--- Given data Enclosed Below ---

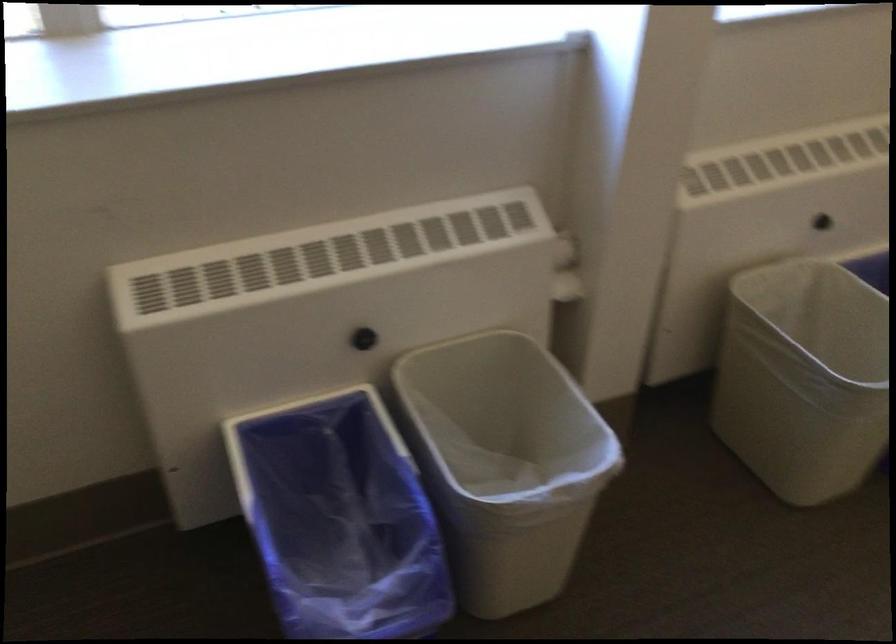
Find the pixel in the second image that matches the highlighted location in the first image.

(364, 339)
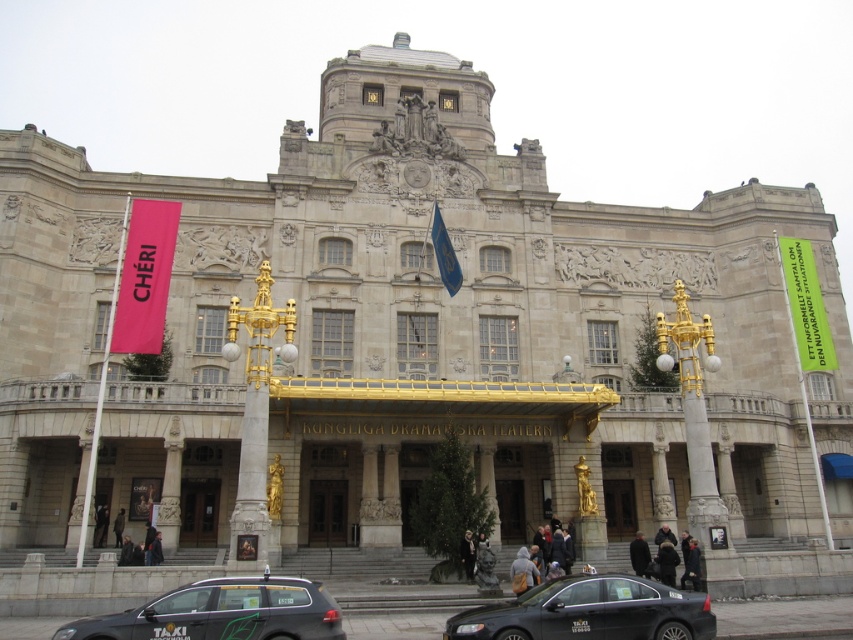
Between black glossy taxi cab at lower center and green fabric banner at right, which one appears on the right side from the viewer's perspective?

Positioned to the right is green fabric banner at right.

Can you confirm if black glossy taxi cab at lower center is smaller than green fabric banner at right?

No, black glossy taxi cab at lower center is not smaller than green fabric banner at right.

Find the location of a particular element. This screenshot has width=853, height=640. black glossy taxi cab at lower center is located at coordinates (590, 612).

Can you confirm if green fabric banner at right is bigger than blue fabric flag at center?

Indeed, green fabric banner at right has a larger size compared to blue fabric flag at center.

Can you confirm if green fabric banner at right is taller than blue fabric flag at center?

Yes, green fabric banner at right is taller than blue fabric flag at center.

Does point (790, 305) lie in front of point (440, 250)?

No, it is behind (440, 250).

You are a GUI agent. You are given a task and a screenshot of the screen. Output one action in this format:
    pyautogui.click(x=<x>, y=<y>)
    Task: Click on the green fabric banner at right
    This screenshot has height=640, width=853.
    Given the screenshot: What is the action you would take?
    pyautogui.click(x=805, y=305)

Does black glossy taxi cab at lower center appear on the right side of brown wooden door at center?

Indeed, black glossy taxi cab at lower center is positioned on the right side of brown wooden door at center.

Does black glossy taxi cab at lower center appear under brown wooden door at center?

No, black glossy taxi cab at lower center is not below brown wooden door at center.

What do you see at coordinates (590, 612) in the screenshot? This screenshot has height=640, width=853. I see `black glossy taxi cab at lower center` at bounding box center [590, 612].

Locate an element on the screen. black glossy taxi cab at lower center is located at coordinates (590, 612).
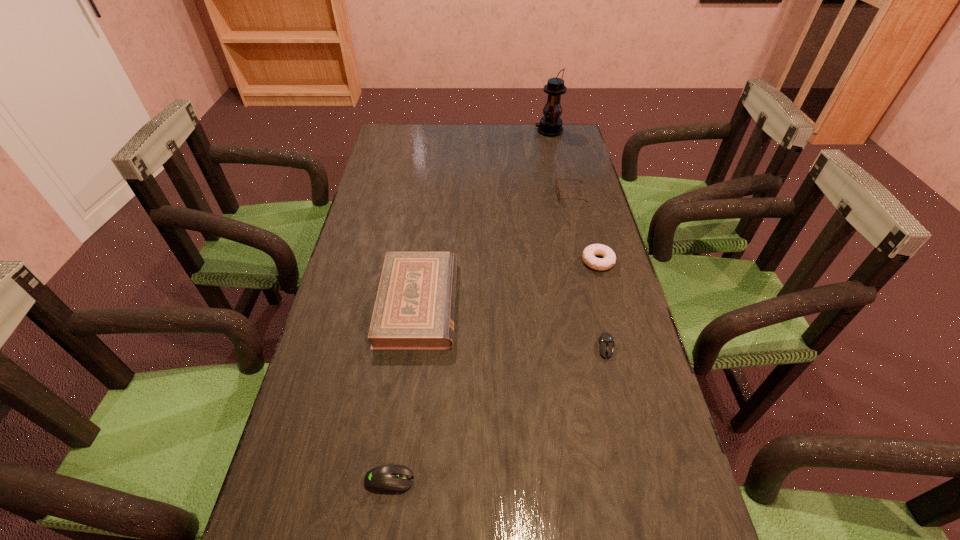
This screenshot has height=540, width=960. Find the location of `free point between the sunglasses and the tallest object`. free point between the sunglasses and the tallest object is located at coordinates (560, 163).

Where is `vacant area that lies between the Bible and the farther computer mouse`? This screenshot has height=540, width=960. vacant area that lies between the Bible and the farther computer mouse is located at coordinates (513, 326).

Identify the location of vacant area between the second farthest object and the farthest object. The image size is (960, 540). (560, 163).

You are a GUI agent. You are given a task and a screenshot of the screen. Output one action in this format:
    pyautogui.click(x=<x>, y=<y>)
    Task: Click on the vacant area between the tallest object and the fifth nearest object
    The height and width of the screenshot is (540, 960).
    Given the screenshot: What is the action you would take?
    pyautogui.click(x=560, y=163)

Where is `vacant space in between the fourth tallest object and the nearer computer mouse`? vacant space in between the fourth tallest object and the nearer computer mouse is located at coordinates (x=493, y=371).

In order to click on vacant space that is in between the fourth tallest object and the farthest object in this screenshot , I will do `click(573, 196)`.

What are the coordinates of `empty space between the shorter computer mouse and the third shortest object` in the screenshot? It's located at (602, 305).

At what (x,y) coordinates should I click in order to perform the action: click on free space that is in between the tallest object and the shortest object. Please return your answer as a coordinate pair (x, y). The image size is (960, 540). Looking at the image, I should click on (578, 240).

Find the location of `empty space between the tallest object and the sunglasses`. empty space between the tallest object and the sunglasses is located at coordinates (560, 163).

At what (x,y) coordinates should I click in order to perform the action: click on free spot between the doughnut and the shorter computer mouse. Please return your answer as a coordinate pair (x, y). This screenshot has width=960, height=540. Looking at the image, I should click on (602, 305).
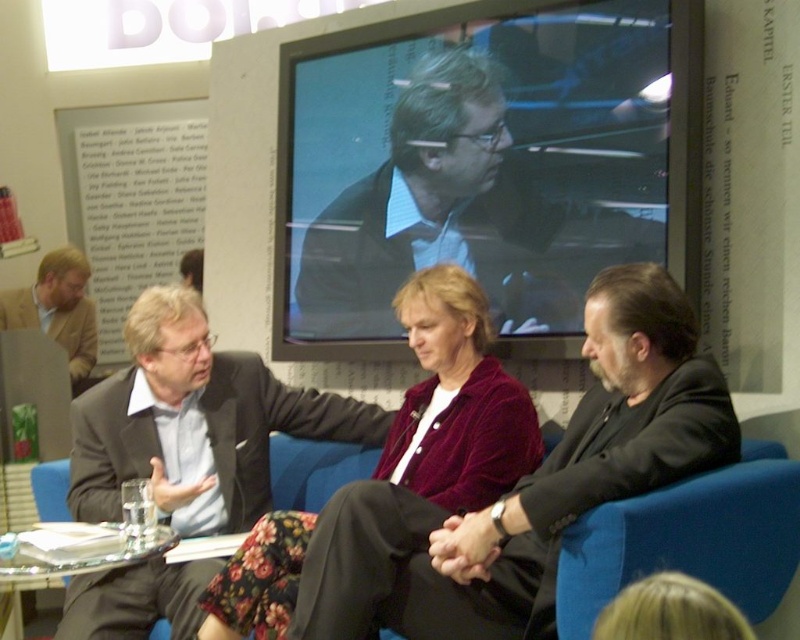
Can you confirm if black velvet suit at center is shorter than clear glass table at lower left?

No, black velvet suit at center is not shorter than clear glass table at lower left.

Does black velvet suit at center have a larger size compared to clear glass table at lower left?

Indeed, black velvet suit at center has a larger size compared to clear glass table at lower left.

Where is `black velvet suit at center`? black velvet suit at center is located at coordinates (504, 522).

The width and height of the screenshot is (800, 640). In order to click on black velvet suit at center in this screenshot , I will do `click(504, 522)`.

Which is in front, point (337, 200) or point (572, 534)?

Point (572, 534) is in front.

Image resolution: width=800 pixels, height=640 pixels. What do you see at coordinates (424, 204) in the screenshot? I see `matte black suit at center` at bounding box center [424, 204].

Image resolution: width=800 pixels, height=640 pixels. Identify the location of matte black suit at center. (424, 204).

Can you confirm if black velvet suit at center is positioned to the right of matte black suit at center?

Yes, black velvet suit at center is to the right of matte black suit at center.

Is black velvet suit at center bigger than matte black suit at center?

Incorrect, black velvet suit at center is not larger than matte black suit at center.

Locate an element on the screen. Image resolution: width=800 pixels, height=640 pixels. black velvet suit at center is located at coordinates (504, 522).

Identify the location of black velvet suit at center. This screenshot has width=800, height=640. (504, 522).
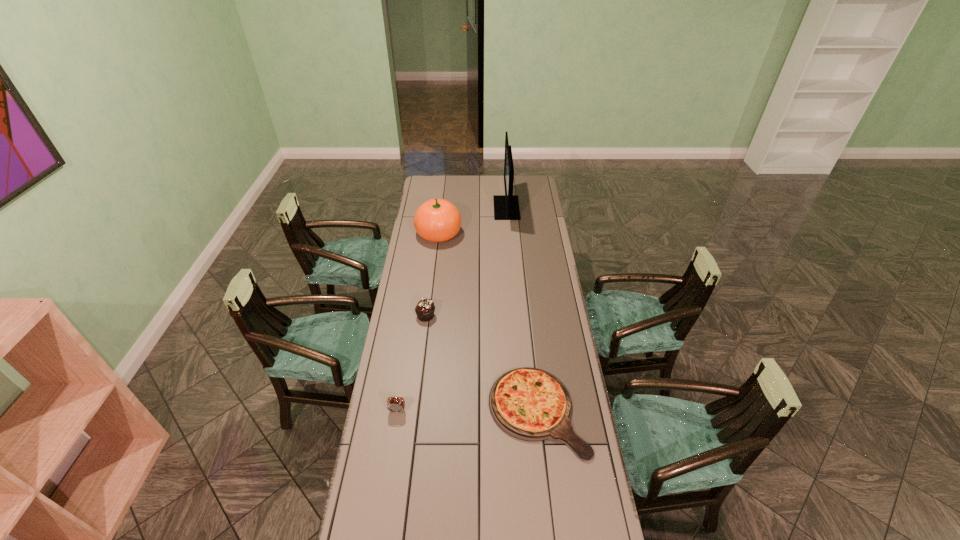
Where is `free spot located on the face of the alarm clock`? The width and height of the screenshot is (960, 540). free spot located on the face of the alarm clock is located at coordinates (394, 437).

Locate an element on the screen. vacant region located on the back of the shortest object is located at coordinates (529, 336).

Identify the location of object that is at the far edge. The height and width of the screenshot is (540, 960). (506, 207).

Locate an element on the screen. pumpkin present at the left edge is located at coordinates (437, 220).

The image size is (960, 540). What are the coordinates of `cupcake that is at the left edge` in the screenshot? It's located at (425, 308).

--- End of Enclosed Given data ---

:: Work instructions ::
Reproduce the rows verbatim, beginning with the line containing "Can you confirm if black glossy" and continuing through the line containing "No, it is behind (440, 250).".

:: Finished exercise ::
Can you confirm if black glossy taxi cab at lower center is smaller than green fabric banner at right?

No, black glossy taxi cab at lower center is not smaller than green fabric banner at right.

Find the location of a particular element. This screenshot has width=853, height=640. black glossy taxi cab at lower center is located at coordinates (590, 612).

Can you confirm if green fabric banner at right is bigger than blue fabric flag at center?

Indeed, green fabric banner at right has a larger size compared to blue fabric flag at center.

Can you confirm if green fabric banner at right is taller than blue fabric flag at center?

Yes, green fabric banner at right is taller than blue fabric flag at center.

Does point (790, 305) lie in front of point (440, 250)?

No, it is behind (440, 250).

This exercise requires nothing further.